== Problem to solve ==
Your task is to copy every line of the records below that contains "camera".

═══ Provided records ═══

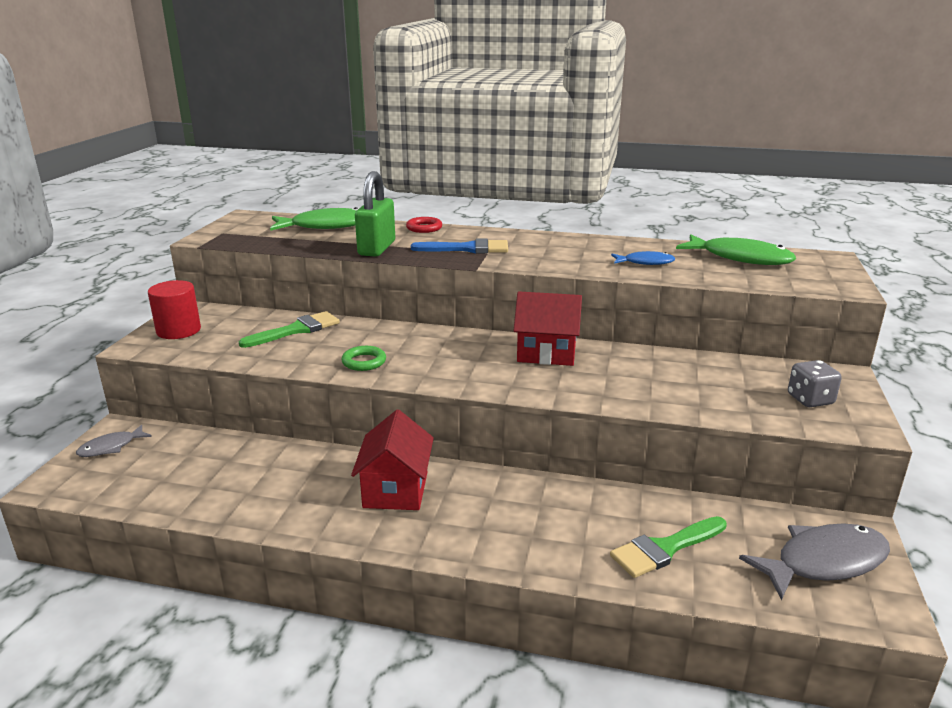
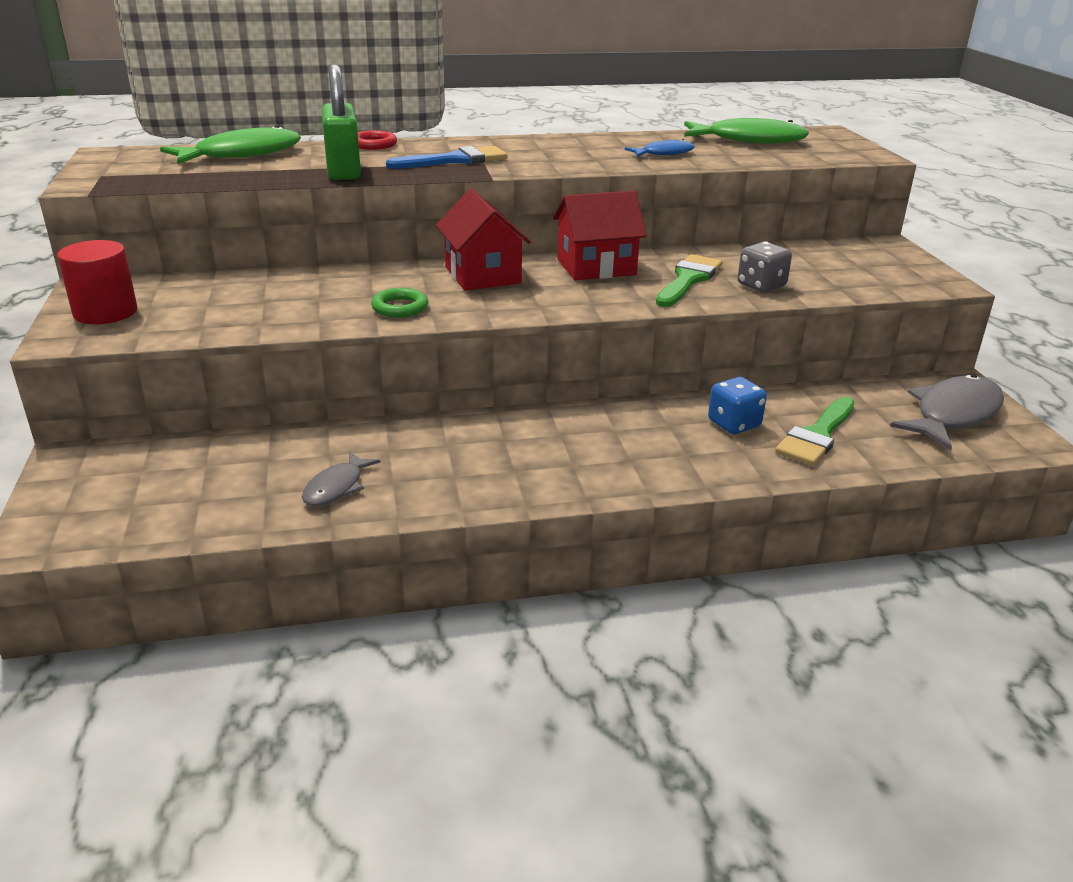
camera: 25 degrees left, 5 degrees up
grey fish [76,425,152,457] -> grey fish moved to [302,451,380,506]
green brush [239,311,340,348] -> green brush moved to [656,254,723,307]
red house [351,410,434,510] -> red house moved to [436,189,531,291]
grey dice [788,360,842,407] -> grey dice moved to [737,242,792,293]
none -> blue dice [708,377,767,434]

═══
═══ Provided records ═══

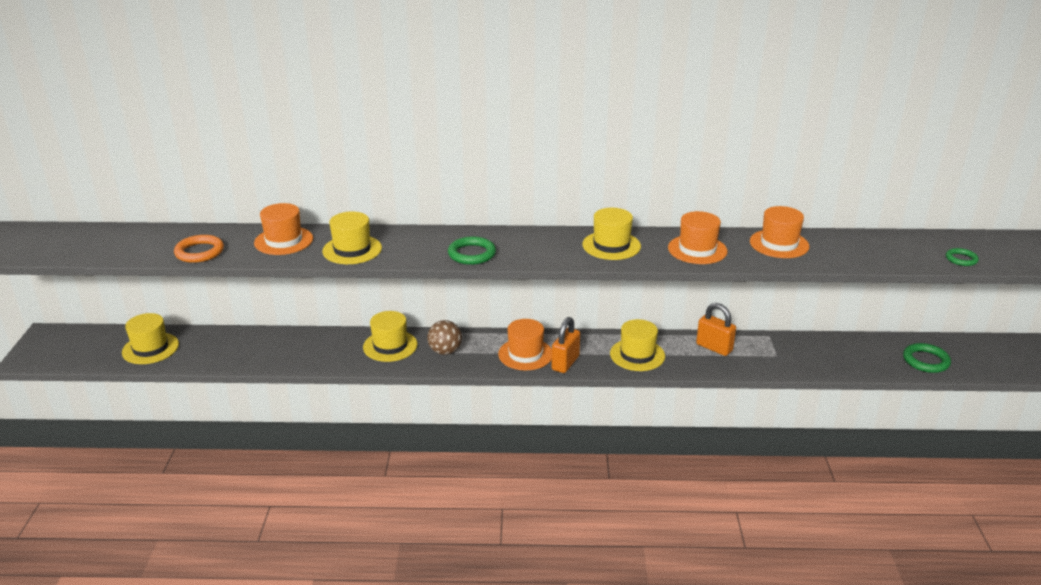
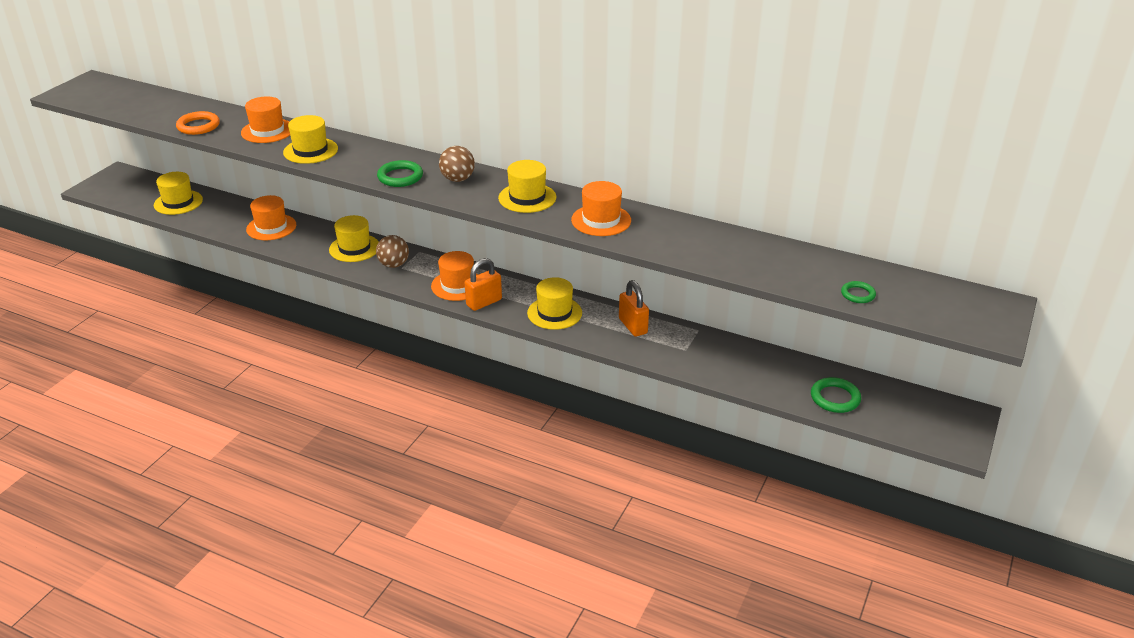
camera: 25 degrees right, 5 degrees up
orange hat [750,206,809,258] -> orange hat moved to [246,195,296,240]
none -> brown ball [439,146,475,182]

═══
═══ Provided records ═══

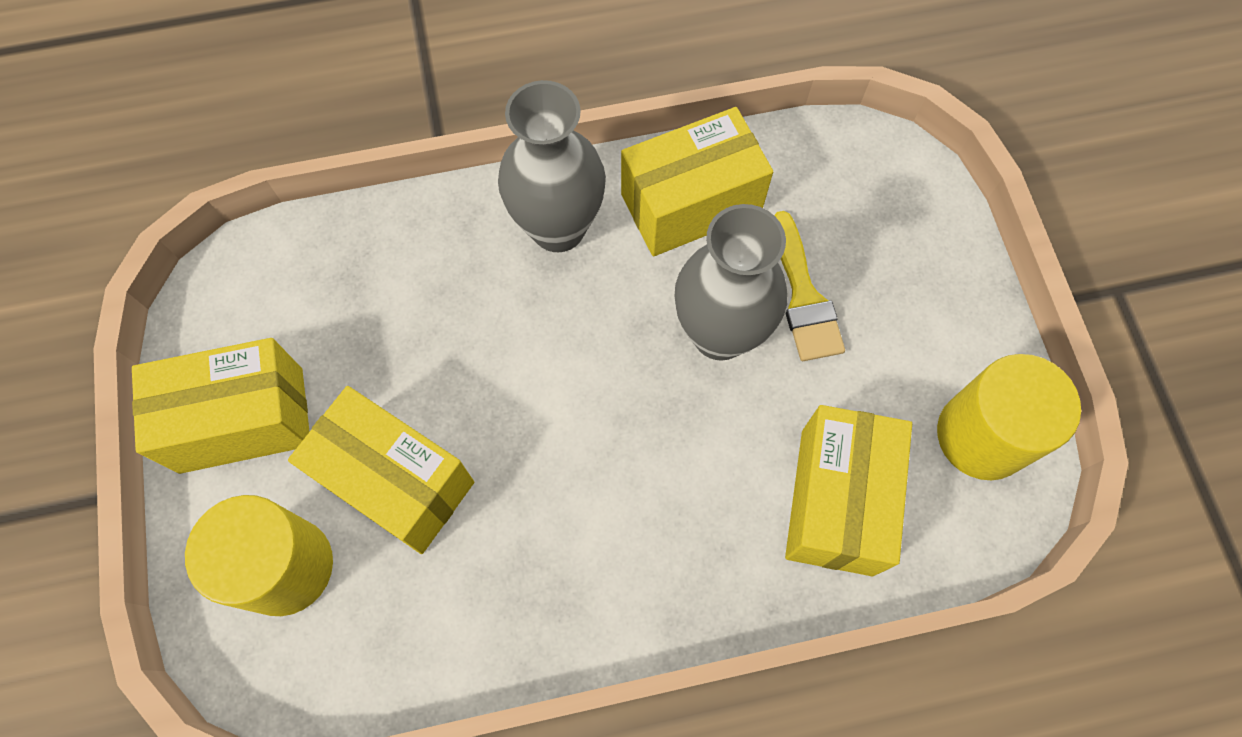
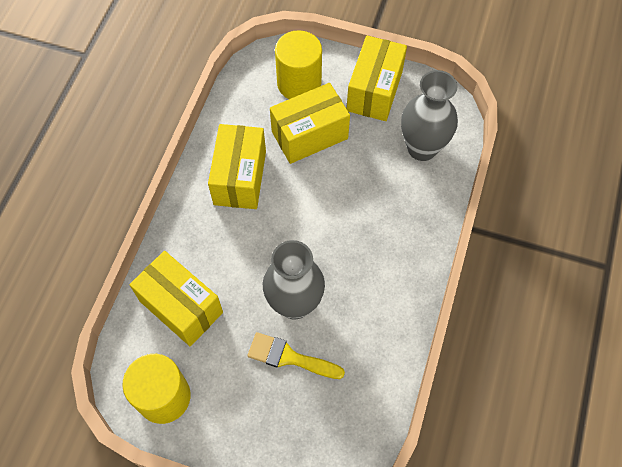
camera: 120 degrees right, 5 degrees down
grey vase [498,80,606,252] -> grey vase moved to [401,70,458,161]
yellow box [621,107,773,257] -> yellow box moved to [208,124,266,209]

═══

== Your solution ==
camera: 25 degrees left, 5 degrees up
camera: 25 degrees right, 5 degrees up
camera: 120 degrees right, 5 degrees down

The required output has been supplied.